---------- Supplied data ----------

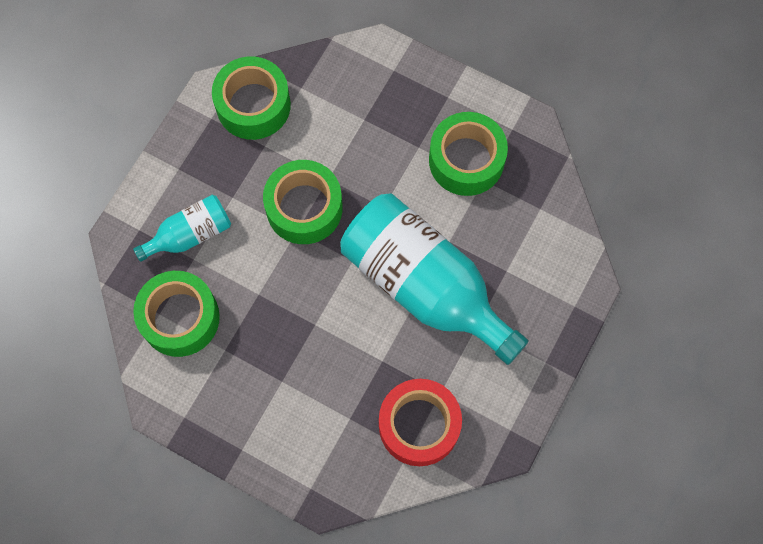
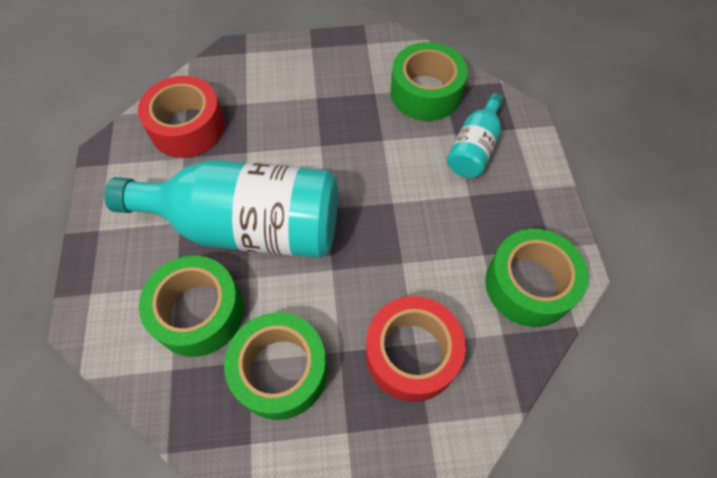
camera: 145 degrees right, 10 degrees down
(304, 208) = (402, 224): green tape -> green tape (199, 312)
(372, 114) = (411, 354): none -> red tape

----------

■ Try it
Every line of the material should be repeated precisely; pictures are to be excluded.

■ Answer area
camera: 145 degrees right, 10 degrees down
(304, 208) = (402, 224): green tape -> green tape (199, 312)
(372, 114) = (411, 354): none -> red tape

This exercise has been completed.